*WORK ITEM:*
Begin at the top of the records below and return each line exactly through the line with "aqua solid cone". Skip pictures.
*** EXERCISE INPUT
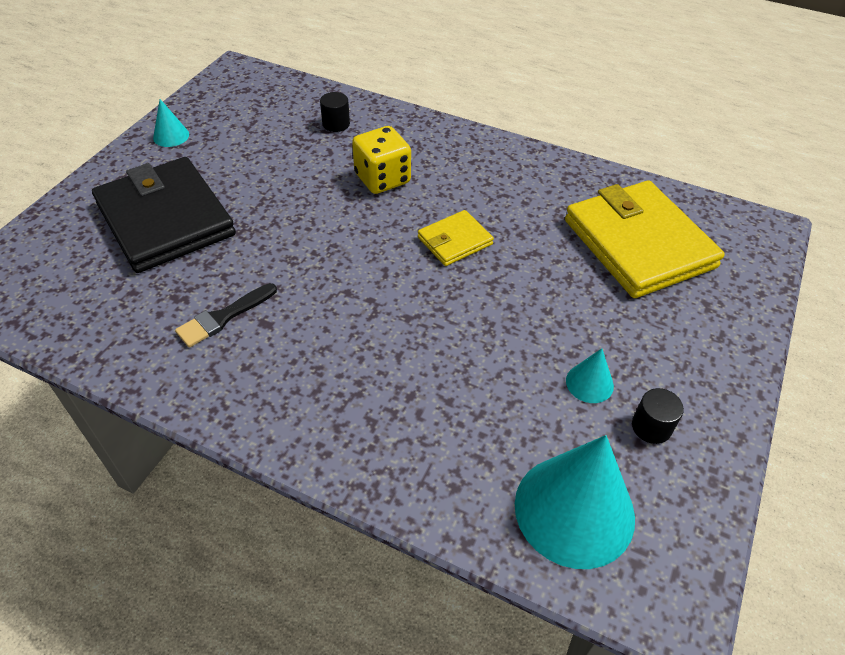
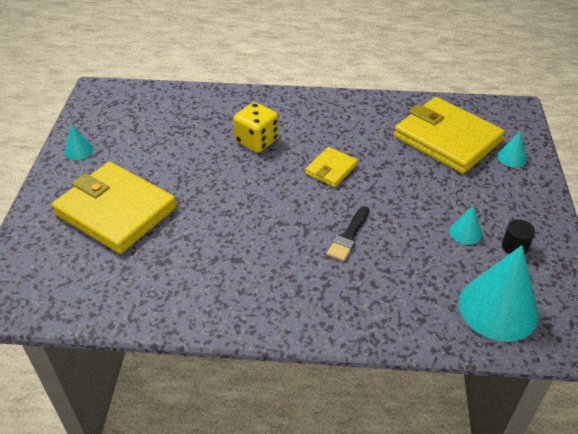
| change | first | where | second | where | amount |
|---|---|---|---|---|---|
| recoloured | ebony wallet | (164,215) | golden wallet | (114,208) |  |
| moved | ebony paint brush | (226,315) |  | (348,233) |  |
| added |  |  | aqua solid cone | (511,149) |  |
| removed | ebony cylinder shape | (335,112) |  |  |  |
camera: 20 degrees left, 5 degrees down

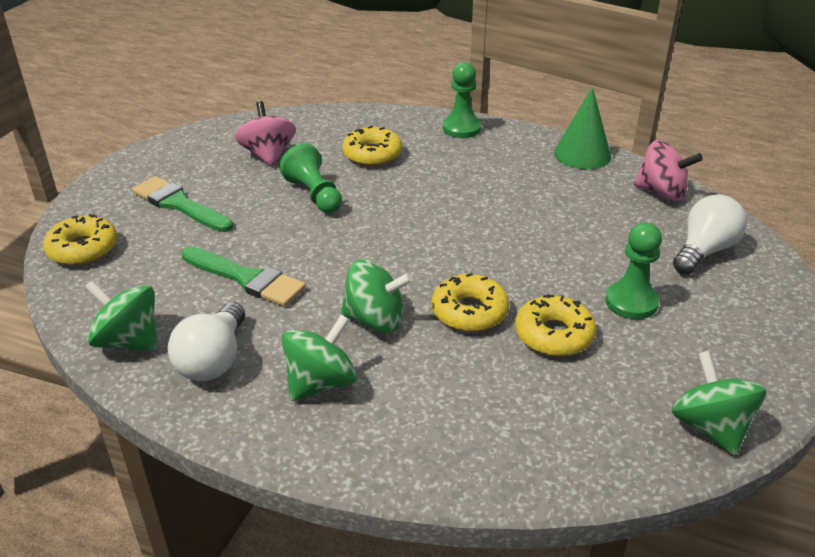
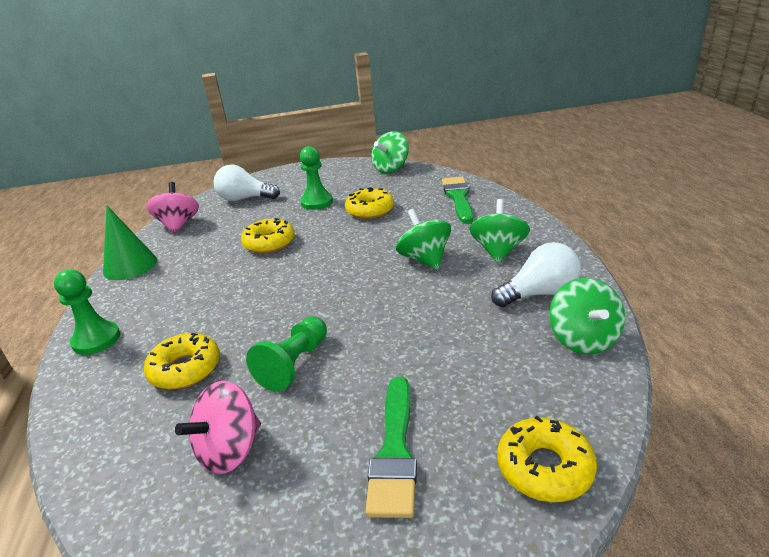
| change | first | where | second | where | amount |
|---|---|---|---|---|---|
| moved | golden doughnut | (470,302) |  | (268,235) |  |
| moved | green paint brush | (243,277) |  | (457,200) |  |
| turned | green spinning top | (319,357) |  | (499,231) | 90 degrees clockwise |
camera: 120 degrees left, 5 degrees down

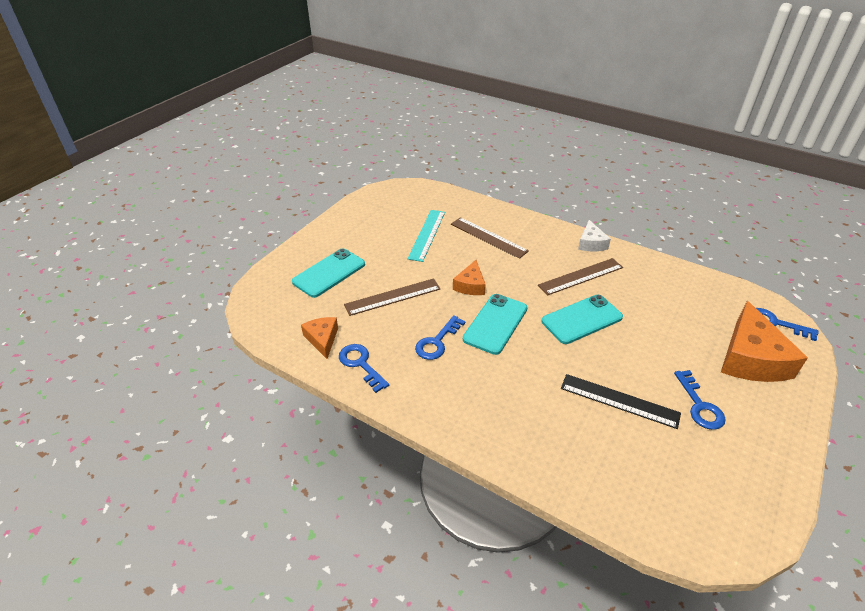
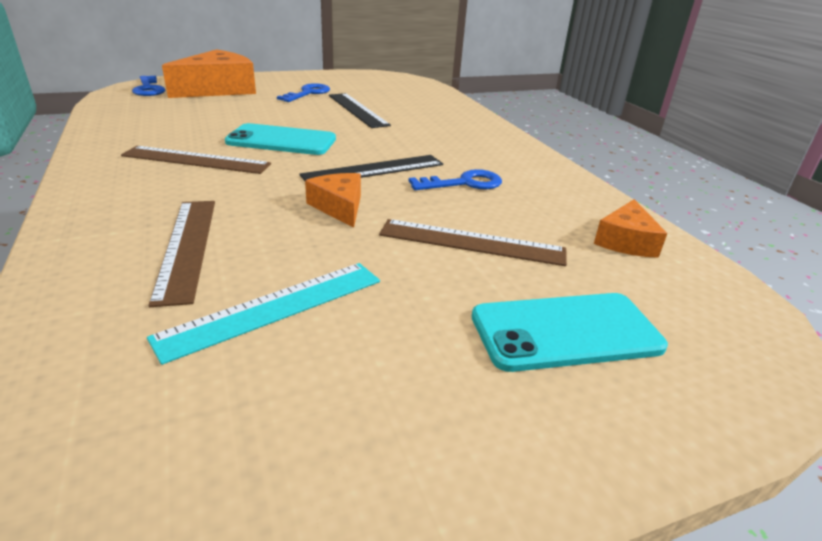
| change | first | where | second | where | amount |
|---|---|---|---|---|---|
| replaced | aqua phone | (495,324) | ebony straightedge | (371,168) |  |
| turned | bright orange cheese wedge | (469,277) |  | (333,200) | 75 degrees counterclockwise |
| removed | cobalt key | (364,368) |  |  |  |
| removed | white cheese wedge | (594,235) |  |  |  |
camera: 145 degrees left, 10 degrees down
******
*RESULT:*
| change | first | where | second | where | amount |
|---|---|---|---|---|---|
| recoloured | ebony wallet | (164,215) | golden wallet | (114,208) |  |
| moved | ebony paint brush | (226,315) |  | (348,233) |  |
| added |  |  | aqua solid cone | (511,149) |  |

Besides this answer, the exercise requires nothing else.